Everything from the line that contains "grey boat: 0 -> 2" to the end of the records below, both lines included, should be transcribed exactly and returned alone.

-- Record excerpts follows --

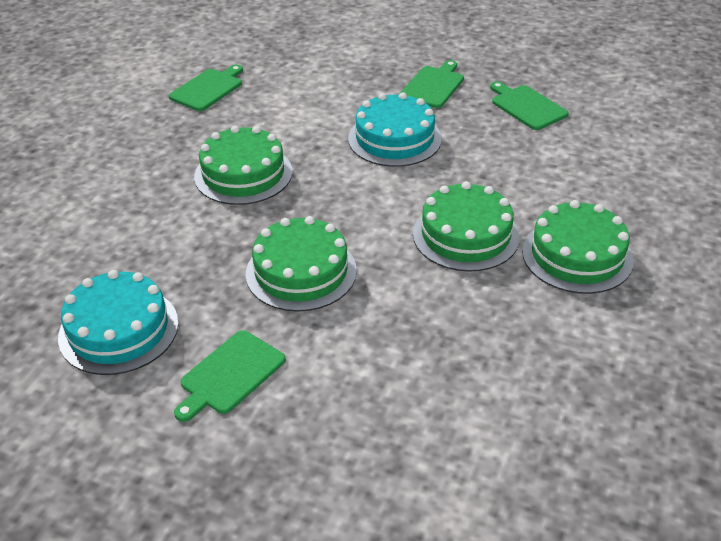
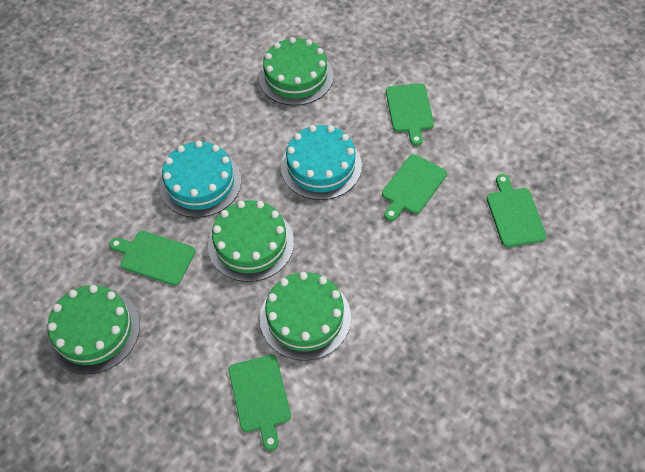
green cutting board: 4 -> 5

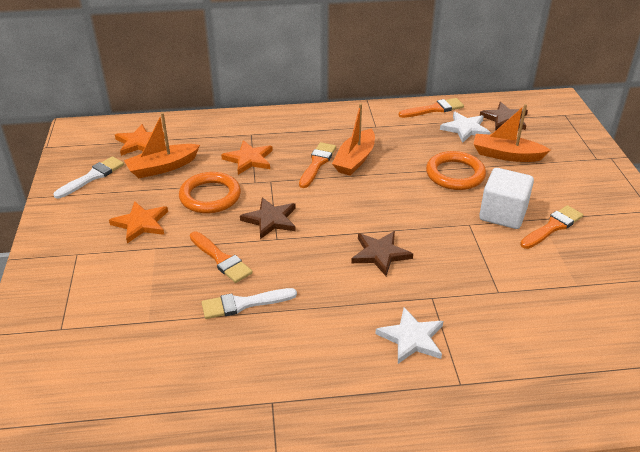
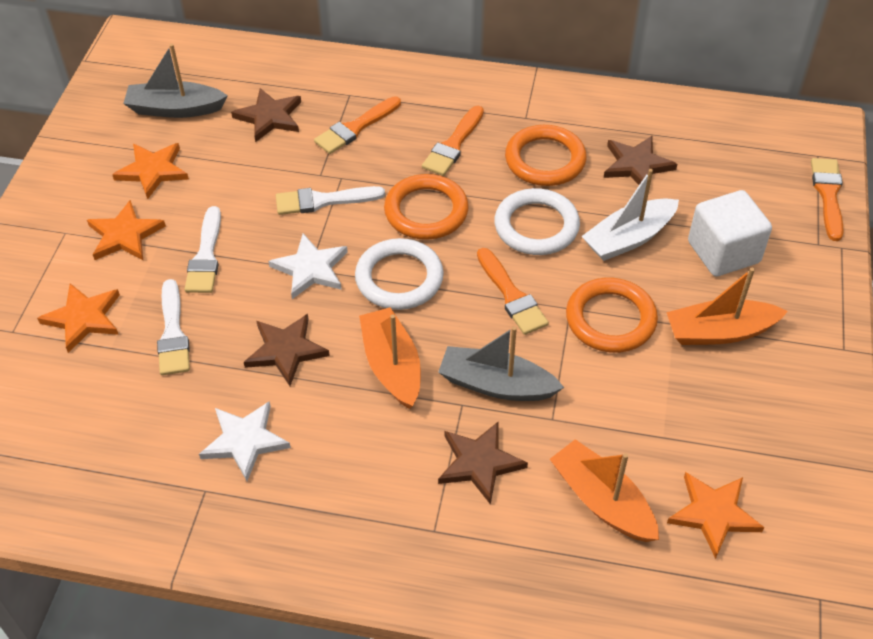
brown star: 3 -> 4
grey boat: 0 -> 2
orange ring: 2 -> 3
orange star: 3 -> 4
white boat: 0 -> 1
white brush: 2 -> 3
white ring: 0 -> 2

-- Record excerpts concluded --

Output of the task
grey boat: 0 -> 2
orange ring: 2 -> 3
orange star: 3 -> 4
white boat: 0 -> 1
white brush: 2 -> 3
white ring: 0 -> 2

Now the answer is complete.